[Assignment]: For the data that follows, report how many lines contain the word "shoe", and nothing else.

Data entries
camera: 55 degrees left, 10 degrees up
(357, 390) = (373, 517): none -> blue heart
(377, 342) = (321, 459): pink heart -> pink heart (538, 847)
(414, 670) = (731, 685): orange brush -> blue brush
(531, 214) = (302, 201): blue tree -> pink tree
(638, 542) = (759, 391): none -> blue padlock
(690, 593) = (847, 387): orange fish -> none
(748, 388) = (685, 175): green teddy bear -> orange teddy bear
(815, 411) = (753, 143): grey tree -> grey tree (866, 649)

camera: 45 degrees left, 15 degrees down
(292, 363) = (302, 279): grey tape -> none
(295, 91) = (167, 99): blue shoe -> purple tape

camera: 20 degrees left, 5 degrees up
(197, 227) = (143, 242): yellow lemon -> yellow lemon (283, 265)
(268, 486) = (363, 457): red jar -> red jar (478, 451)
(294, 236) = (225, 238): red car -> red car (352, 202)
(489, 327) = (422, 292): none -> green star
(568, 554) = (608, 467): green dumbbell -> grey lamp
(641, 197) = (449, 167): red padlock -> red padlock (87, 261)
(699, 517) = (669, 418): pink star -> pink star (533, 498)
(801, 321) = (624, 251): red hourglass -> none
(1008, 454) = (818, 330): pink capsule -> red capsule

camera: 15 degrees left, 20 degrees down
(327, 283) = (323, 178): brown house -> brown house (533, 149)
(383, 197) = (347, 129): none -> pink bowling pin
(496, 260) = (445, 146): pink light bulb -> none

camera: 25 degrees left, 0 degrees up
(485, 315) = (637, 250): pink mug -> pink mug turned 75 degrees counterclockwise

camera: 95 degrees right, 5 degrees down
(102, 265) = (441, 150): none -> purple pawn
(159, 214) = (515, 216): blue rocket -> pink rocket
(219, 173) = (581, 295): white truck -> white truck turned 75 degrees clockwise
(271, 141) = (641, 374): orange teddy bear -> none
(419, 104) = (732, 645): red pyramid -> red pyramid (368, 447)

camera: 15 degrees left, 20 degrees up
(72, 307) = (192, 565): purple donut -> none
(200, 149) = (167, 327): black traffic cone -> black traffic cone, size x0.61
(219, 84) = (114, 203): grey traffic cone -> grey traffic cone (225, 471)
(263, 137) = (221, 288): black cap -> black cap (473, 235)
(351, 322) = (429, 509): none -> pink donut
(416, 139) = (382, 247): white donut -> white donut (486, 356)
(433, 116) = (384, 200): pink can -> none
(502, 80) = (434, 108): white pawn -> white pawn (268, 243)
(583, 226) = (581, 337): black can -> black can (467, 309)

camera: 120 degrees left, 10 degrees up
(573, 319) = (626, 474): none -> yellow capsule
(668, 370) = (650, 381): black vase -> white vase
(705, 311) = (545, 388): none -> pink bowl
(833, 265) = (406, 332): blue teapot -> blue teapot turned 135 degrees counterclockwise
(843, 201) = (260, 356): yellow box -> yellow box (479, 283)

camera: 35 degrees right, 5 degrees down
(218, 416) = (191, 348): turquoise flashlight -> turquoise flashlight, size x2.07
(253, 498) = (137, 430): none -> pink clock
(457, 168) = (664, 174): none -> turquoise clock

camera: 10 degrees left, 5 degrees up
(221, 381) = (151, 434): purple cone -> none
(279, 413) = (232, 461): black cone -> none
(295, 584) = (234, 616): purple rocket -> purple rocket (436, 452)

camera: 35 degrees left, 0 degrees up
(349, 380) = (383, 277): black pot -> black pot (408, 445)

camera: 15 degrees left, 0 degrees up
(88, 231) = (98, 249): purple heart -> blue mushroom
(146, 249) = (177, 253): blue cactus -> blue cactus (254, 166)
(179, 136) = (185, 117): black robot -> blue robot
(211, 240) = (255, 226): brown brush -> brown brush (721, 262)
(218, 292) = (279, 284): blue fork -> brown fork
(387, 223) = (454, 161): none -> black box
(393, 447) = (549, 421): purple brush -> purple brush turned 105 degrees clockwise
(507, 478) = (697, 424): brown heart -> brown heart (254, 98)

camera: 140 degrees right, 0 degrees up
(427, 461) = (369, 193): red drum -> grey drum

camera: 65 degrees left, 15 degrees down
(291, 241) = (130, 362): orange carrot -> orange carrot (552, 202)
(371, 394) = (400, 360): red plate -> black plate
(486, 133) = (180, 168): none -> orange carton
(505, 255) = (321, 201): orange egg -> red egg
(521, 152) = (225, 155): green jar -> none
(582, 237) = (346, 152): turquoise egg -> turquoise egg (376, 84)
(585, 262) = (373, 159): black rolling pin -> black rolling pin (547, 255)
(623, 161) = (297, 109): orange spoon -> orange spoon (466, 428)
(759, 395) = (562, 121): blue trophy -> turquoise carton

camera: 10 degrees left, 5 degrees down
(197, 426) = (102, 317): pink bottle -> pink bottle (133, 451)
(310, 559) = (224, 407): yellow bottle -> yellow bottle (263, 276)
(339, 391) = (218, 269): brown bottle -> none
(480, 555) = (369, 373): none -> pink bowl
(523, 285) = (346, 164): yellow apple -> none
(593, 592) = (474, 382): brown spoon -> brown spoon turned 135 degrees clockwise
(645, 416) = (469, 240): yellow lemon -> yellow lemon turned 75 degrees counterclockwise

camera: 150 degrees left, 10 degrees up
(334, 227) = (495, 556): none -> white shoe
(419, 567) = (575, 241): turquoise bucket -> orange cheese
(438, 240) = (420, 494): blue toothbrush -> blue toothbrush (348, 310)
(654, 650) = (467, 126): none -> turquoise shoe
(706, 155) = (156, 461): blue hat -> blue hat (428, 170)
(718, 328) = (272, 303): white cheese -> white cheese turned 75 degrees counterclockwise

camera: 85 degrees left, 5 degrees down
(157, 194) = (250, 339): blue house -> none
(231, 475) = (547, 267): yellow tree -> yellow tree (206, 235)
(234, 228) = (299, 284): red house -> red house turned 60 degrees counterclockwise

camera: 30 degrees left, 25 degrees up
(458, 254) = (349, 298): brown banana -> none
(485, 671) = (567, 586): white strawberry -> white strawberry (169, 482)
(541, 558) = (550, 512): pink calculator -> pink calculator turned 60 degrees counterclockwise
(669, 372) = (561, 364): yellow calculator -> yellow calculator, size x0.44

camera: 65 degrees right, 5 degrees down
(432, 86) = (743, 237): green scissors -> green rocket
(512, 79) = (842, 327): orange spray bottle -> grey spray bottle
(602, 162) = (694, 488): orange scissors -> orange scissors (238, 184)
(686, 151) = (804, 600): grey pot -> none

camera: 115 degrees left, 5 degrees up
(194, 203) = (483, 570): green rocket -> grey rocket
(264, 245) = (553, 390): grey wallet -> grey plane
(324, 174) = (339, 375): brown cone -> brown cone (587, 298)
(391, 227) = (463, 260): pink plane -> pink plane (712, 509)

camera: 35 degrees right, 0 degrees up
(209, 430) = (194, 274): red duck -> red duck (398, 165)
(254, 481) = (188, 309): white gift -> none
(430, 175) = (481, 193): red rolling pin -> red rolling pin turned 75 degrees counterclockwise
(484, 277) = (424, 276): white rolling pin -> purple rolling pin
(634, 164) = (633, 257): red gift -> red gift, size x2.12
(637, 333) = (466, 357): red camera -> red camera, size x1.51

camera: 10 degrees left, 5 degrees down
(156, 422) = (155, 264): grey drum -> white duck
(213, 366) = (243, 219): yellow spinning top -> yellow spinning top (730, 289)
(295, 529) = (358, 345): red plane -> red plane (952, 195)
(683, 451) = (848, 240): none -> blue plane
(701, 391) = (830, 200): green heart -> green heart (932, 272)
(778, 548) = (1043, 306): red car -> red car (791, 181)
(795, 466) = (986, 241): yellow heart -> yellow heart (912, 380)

[Written response]: 3